[Data excerpt]

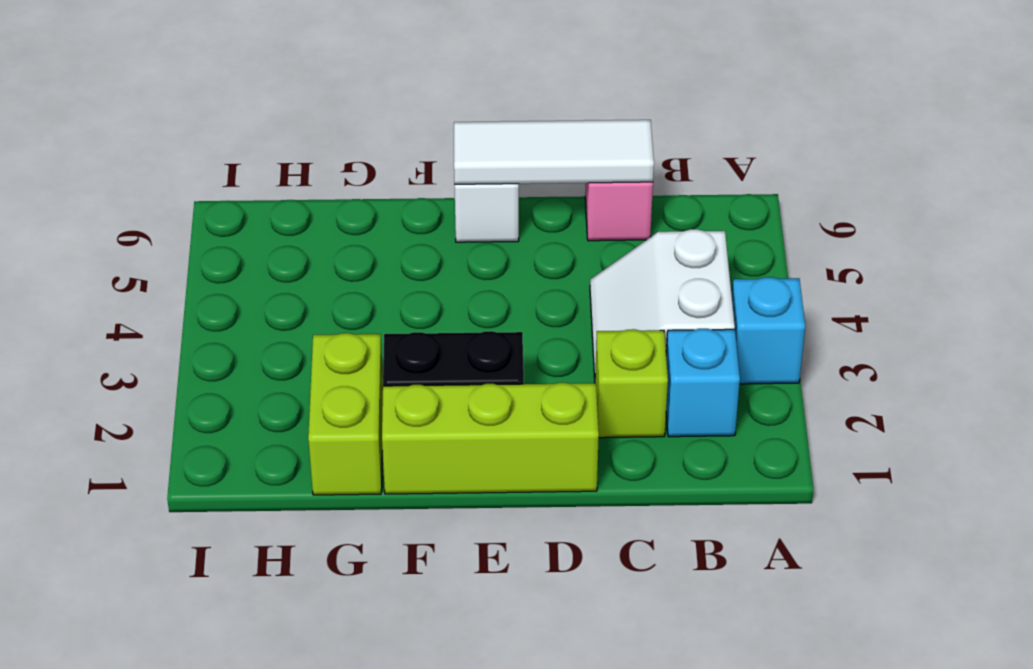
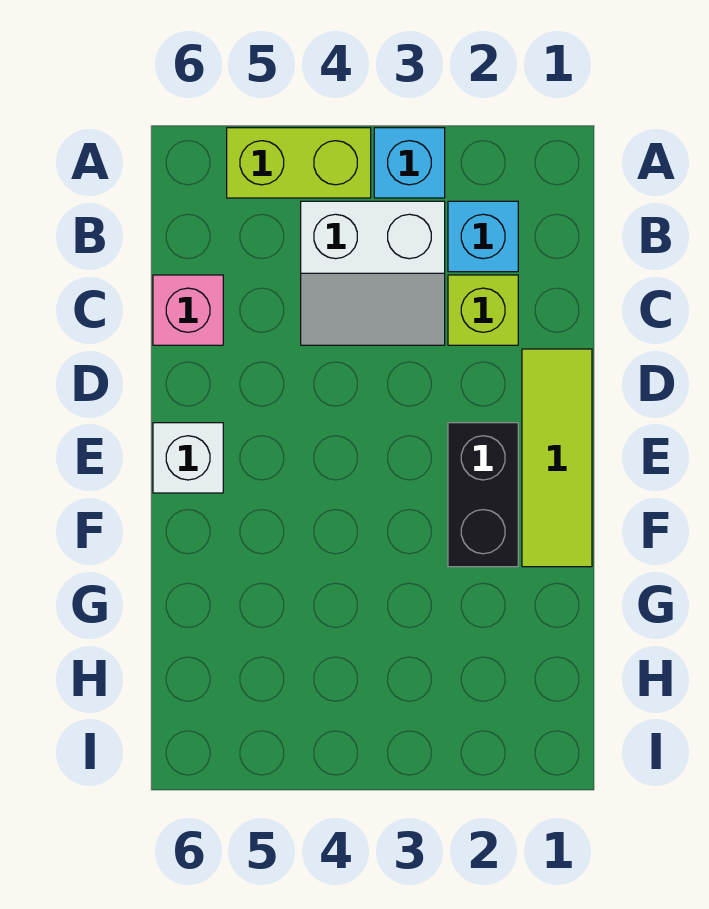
white tile C6:E6 level 2 -> none
lime brick D1:F1 level 1 -> lime tile D1:F1 level 1
lime brick G1:G2 level 1 -> lime brick A4:A5 level 1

[/Data excerpt]

* [What you are asked to do]:
Please restate the whole listing exactly, without any of its pictures.

* [Task output]:
white tile C6:E6 level 2 -> none
lime brick D1:F1 level 1 -> lime tile D1:F1 level 1
lime brick G1:G2 level 1 -> lime brick A4:A5 level 1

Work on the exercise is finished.